→ **RECORD EXCERPTS**:

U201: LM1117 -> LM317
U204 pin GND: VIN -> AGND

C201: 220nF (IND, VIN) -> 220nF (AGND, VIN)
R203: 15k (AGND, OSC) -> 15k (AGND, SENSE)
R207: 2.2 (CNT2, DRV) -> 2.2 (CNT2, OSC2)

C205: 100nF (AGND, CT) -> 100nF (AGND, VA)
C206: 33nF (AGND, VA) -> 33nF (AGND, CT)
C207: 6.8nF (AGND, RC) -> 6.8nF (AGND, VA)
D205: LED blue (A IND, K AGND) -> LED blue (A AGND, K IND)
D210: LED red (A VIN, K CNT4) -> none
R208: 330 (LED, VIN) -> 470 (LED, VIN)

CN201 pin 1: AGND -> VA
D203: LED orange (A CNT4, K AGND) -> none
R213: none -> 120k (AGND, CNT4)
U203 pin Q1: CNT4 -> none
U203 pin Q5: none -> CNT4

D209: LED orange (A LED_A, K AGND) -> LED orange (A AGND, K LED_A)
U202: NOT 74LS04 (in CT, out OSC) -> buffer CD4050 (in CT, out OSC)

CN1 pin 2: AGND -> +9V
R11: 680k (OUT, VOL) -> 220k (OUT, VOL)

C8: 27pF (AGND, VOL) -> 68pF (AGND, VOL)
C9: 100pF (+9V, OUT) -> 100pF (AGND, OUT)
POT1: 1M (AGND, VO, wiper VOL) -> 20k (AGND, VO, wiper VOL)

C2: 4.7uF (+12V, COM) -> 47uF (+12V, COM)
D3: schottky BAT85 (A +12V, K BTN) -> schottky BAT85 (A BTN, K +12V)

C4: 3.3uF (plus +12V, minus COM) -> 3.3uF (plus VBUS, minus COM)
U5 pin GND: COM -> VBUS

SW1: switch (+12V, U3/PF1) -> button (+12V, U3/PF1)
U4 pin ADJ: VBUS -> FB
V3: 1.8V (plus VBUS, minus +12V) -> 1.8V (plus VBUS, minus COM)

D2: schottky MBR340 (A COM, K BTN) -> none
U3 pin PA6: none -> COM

→ **WHAT IS EXPECTED**: Write out every entry exactly as it appears.

→ **RESPONSE BELOW**:
U201: LM1117 -> LM317
U204 pin GND: VIN -> AGND

C201: 220nF (IND, VIN) -> 220nF (AGND, VIN)
R203: 15k (AGND, OSC) -> 15k (AGND, SENSE)
R207: 2.2 (CNT2, DRV) -> 2.2 (CNT2, OSC2)

C205: 100nF (AGND, CT) -> 100nF (AGND, VA)
C206: 33nF (AGND, VA) -> 33nF (AGND, CT)
C207: 6.8nF (AGND, RC) -> 6.8nF (AGND, VA)
D205: LED blue (A IND, K AGND) -> LED blue (A AGND, K IND)
D210: LED red (A VIN, K CNT4) -> none
R208: 330 (LED, VIN) -> 470 (LED, VIN)

CN201 pin 1: AGND -> VA
D203: LED orange (A CNT4, K AGND) -> none
R213: none -> 120k (AGND, CNT4)
U203 pin Q1: CNT4 -> none
U203 pin Q5: none -> CNT4

D209: LED orange (A LED_A, K AGND) -> LED orange (A AGND, K LED_A)
U202: NOT 74LS04 (in CT, out OSC) -> buffer CD4050 (in CT, out OSC)

CN1 pin 2: AGND -> +9V
R11: 680k (OUT, VOL) -> 220k (OUT, VOL)

C8: 27pF (AGND, VOL) -> 68pF (AGND, VOL)
C9: 100pF (+9V, OUT) -> 100pF (AGND, OUT)
POT1: 1M (AGND, VO, wiper VOL) -> 20k (AGND, VO, wiper VOL)

C2: 4.7uF (+12V, COM) -> 47uF (+12V, COM)
D3: schottky BAT85 (A +12V, K BTN) -> schottky BAT85 (A BTN, K +12V)

C4: 3.3uF (plus +12V, minus COM) -> 3.3uF (plus VBUS, minus COM)
U5 pin GND: COM -> VBUS

SW1: switch (+12V, U3/PF1) -> button (+12V, U3/PF1)
U4 pin ADJ: VBUS -> FB
V3: 1.8V (plus VBUS, minus +12V) -> 1.8V (plus VBUS, minus COM)

D2: schottky MBR340 (A COM, K BTN) -> none
U3 pin PA6: none -> COM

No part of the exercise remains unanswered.